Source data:
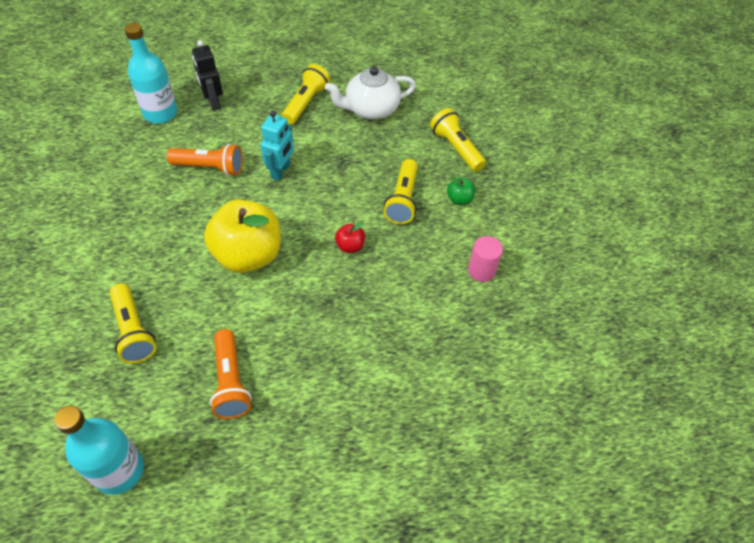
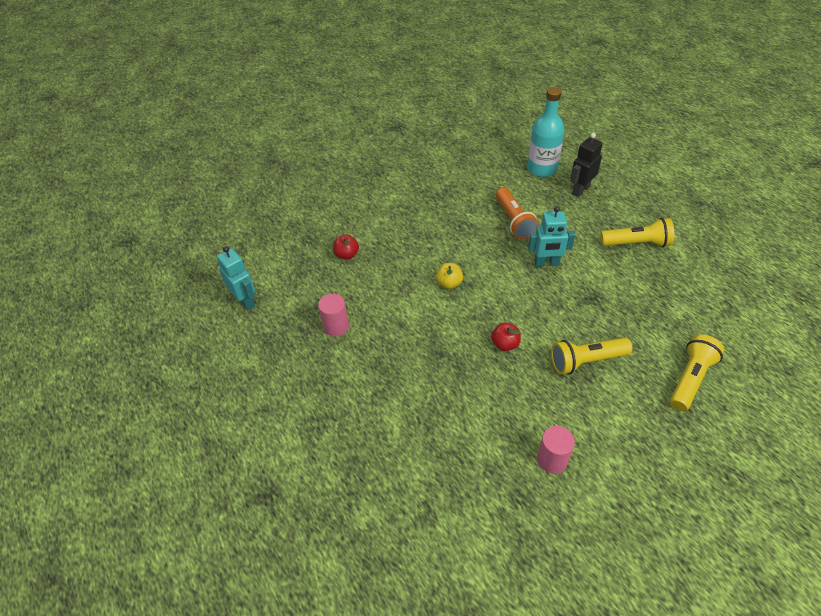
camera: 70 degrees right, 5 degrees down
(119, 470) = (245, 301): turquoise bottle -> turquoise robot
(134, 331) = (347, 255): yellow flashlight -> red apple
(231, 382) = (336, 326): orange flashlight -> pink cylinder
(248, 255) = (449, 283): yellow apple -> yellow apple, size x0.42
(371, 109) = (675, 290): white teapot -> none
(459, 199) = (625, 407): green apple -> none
...
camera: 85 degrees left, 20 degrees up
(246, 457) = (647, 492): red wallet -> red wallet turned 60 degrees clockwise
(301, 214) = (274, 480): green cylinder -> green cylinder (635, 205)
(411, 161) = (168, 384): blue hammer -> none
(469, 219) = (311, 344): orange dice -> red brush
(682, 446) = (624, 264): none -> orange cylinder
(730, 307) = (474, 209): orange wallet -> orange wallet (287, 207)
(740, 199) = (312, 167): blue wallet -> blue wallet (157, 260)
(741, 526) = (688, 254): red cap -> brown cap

Instruction>
Once you find the line with "(134, 331) = (347, 255): yellow" above, print it and every line after it up to and including the line with "(459, 199) = (625, 407): green apple -> none", exactly as written and nothing else.

Output of the task>
(134, 331) = (347, 255): yellow flashlight -> red apple
(231, 382) = (336, 326): orange flashlight -> pink cylinder
(248, 255) = (449, 283): yellow apple -> yellow apple, size x0.42
(371, 109) = (675, 290): white teapot -> none
(459, 199) = (625, 407): green apple -> none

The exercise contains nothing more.